HOW TO COMPLETE THIS TASK
Every entry is to be transcribed as it stands. Images stay out.

RECORDS SUPPLIED
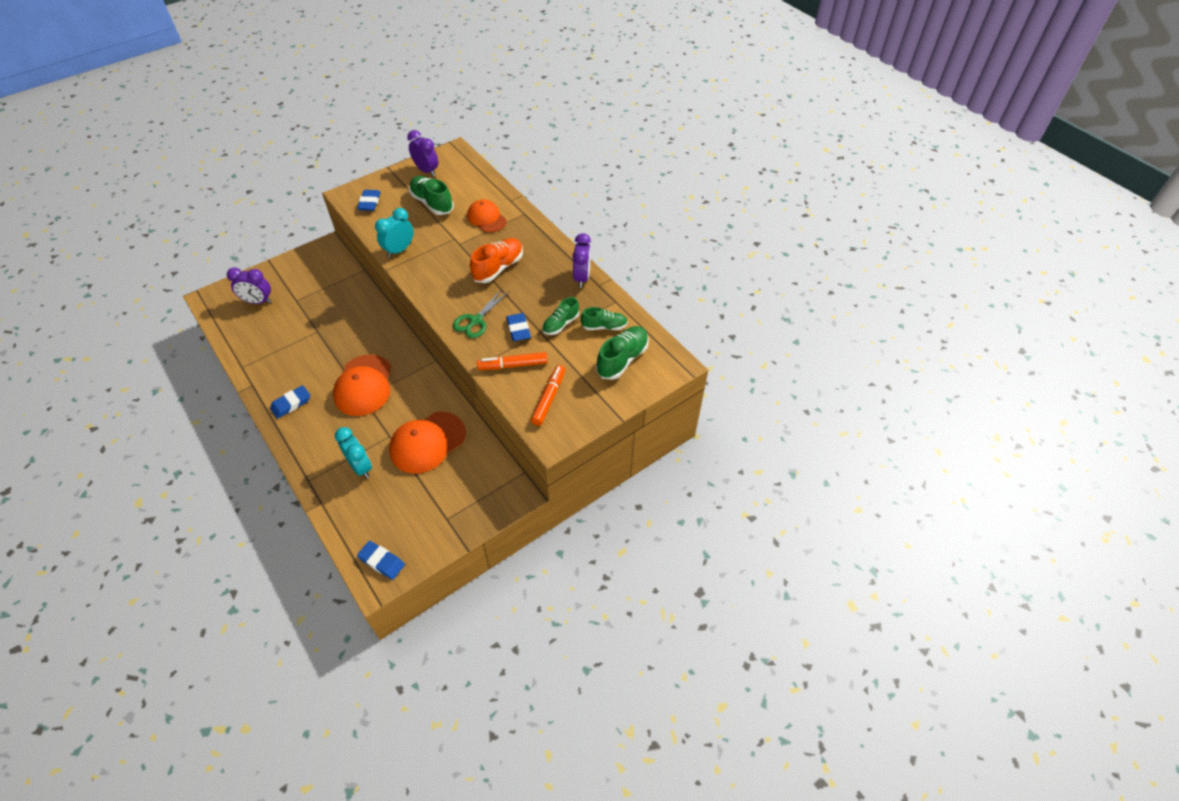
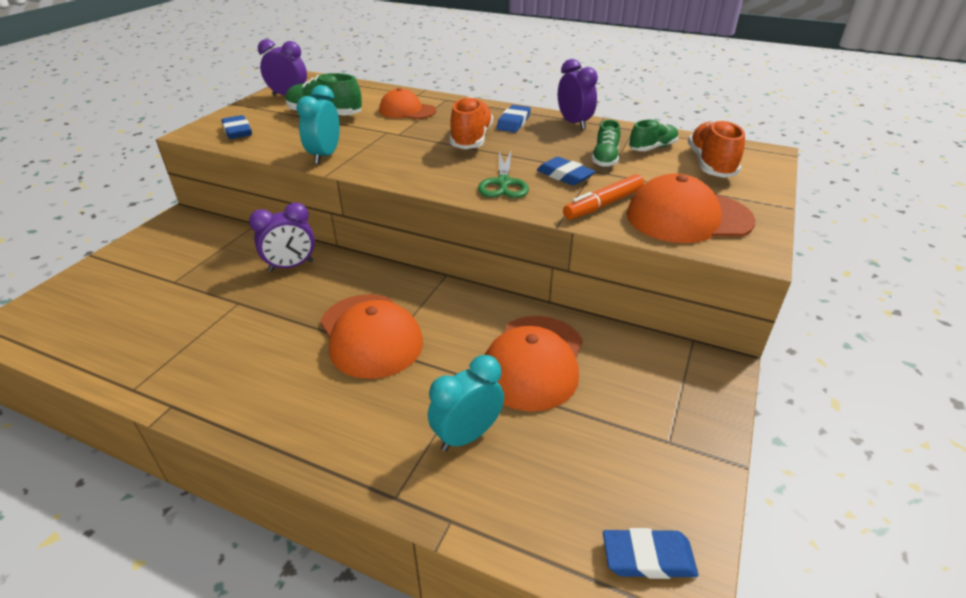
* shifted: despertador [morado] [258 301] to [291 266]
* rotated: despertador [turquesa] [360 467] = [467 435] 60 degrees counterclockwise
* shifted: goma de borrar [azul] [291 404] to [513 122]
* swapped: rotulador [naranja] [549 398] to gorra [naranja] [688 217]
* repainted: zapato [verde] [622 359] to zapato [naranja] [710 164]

EXPECTED ANSWER
* shifted: despertador [morado] [258 301] to [291 266]
* rotated: despertador [turquesa] [360 467] = [467 435] 60 degrees counterclockwise
* shifted: goma de borrar [azul] [291 404] to [513 122]
* swapped: rotulador [naranja] [549 398] to gorra [naranja] [688 217]
* repainted: zapato [verde] [622 359] to zapato [naranja] [710 164]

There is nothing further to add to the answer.